• **Task directions**
Which lines run from the one containing "purple star: moved" to the end of the entries? Copy them exactly, both ends included, and give nothing else.

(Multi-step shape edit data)

==*==

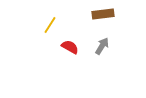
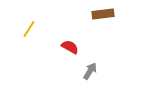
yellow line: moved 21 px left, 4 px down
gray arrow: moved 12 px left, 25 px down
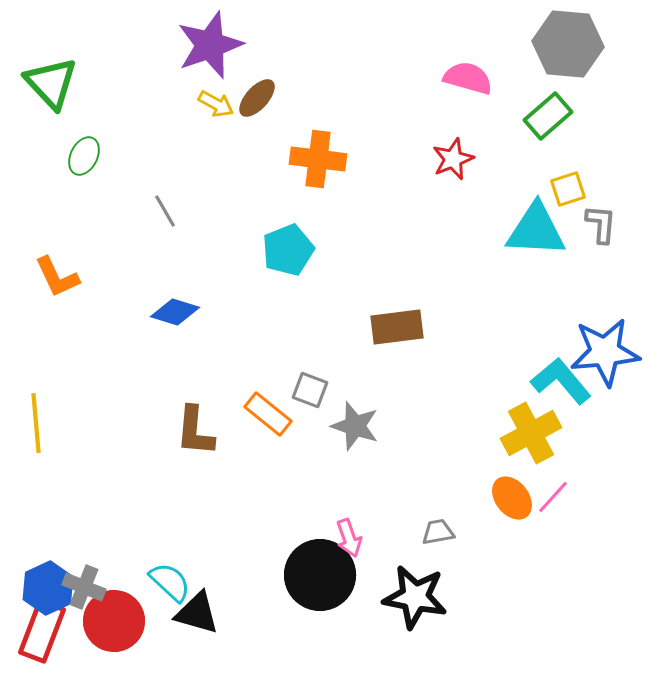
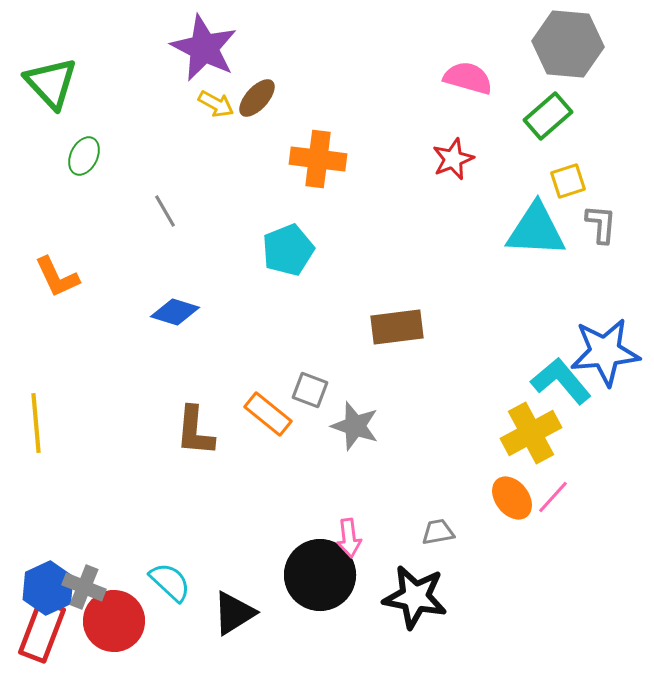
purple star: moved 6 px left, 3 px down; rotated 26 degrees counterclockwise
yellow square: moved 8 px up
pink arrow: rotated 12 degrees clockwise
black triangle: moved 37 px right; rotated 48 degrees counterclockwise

==*==

• **Task answer**
purple star: moved 6 px left, 3 px down; rotated 26 degrees counterclockwise
yellow square: moved 8 px up
pink arrow: rotated 12 degrees clockwise
black triangle: moved 37 px right; rotated 48 degrees counterclockwise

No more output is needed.